• _ASSIGNMENT_: Write out exactly the lines below that run from the one containing "grey spoon: [406,198,493,224]" through the one containing "purple spoon: [382,419,477,467]", both included, with no other lines.

Dataset records:
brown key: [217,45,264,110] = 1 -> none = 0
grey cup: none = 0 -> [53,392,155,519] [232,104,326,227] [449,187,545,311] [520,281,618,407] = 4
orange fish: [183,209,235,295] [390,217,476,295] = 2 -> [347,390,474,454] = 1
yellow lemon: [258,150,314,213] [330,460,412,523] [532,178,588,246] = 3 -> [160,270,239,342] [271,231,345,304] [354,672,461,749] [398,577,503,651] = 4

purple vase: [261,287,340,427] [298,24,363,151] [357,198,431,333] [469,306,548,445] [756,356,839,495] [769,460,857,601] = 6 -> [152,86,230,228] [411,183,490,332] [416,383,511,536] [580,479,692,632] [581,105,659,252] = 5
...
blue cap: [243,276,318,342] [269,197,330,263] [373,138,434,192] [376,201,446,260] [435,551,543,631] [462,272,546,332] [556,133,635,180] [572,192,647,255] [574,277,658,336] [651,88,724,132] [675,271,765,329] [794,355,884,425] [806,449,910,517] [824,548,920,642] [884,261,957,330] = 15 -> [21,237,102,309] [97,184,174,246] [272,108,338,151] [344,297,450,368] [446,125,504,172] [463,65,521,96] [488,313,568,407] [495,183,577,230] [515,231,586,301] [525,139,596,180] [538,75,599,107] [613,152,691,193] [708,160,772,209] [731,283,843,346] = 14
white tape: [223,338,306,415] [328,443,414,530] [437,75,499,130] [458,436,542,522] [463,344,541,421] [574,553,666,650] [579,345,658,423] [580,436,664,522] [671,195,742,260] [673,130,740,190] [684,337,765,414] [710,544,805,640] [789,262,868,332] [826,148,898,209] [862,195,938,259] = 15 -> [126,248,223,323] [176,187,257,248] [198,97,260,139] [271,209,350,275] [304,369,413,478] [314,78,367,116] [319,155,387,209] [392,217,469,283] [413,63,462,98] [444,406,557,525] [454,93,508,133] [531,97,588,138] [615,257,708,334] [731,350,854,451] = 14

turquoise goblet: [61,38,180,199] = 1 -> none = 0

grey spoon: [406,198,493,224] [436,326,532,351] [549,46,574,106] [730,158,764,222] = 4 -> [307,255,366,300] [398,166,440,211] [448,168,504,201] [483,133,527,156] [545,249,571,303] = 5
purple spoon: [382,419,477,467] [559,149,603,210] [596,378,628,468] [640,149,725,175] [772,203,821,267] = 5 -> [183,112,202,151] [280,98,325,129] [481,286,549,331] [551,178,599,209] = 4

• _WRITTEN RESPONSE_:
grey spoon: [406,198,493,224] [436,326,532,351] [549,46,574,106] [730,158,764,222] = 4 -> [307,255,366,300] [398,166,440,211] [448,168,504,201] [483,133,527,156] [545,249,571,303] = 5
purple spoon: [382,419,477,467] [559,149,603,210] [596,378,628,468] [640,149,725,175] [772,203,821,267] = 5 -> [183,112,202,151] [280,98,325,129] [481,286,549,331] [551,178,599,209] = 4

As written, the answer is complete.